**EXERCISE DESCRIPTION**
Check each line of the data for "orange" and select those that have it.

**DATA SHOWN**

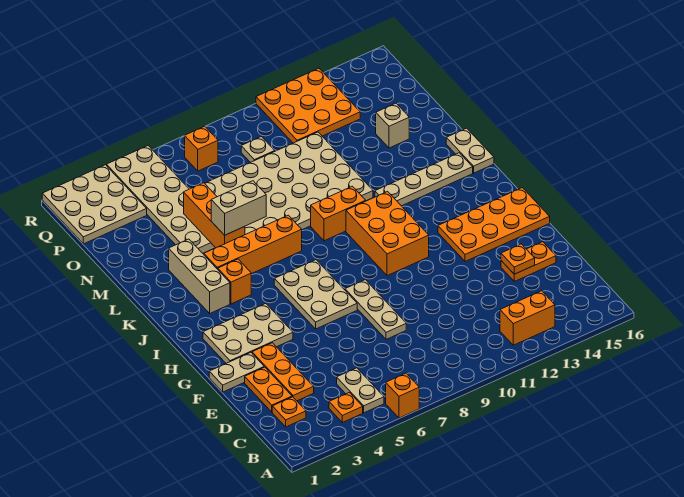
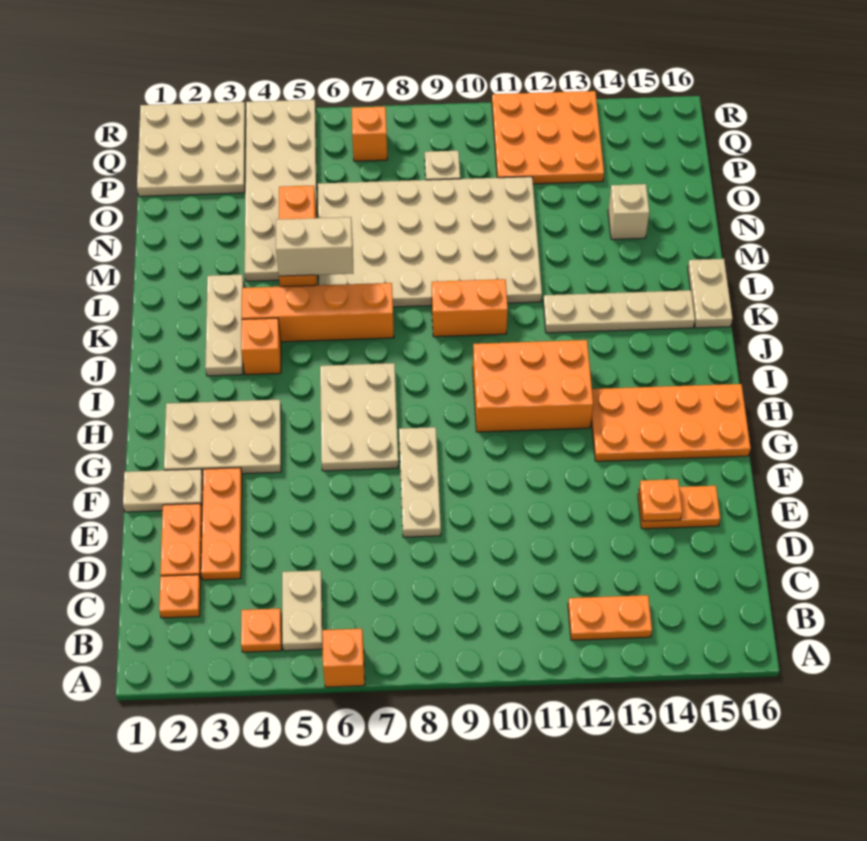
orange brick B12:B13 level 1 -> orange plate B12:B13 level 1
orange brick H10:J11 level 1 -> orange brick H10:I12 level 1
tan brick J3:L3 level 1 -> tan plate J3:L3 level 1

**ANSWER TO THIS TASK**
orange brick B12:B13 level 1 -> orange plate B12:B13 level 1
orange brick H10:J11 level 1 -> orange brick H10:I12 level 1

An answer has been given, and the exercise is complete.